Exercise brief → Scan the listing below and copy every line holding "gateau".

Provided data →
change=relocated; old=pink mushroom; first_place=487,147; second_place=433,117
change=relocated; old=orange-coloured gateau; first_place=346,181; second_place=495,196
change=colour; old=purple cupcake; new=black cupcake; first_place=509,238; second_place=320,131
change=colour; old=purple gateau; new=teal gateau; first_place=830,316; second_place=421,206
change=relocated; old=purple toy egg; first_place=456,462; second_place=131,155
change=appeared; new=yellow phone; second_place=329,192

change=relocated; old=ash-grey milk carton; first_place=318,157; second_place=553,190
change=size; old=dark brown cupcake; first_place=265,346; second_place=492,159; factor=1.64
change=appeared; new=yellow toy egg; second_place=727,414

==

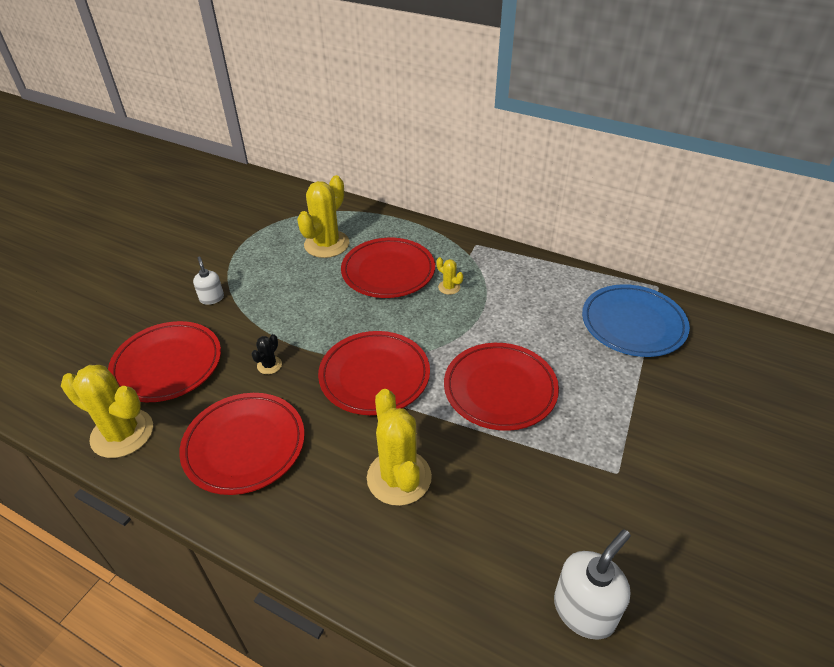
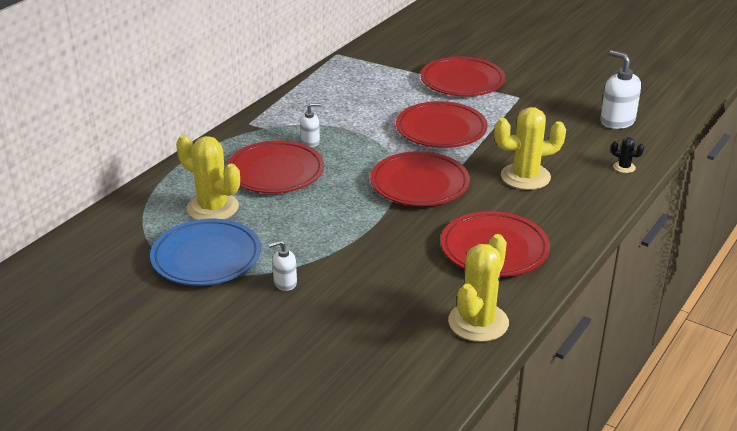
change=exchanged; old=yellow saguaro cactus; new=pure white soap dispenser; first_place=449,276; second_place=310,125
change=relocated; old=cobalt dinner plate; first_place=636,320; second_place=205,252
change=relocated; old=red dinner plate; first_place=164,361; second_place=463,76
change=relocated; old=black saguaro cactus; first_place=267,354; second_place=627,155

Task response →
change=relocated; old=orange-coloured gateau; first_place=346,181; second_place=495,196
change=colour; old=purple gateau; new=teal gateau; first_place=830,316; second_place=421,206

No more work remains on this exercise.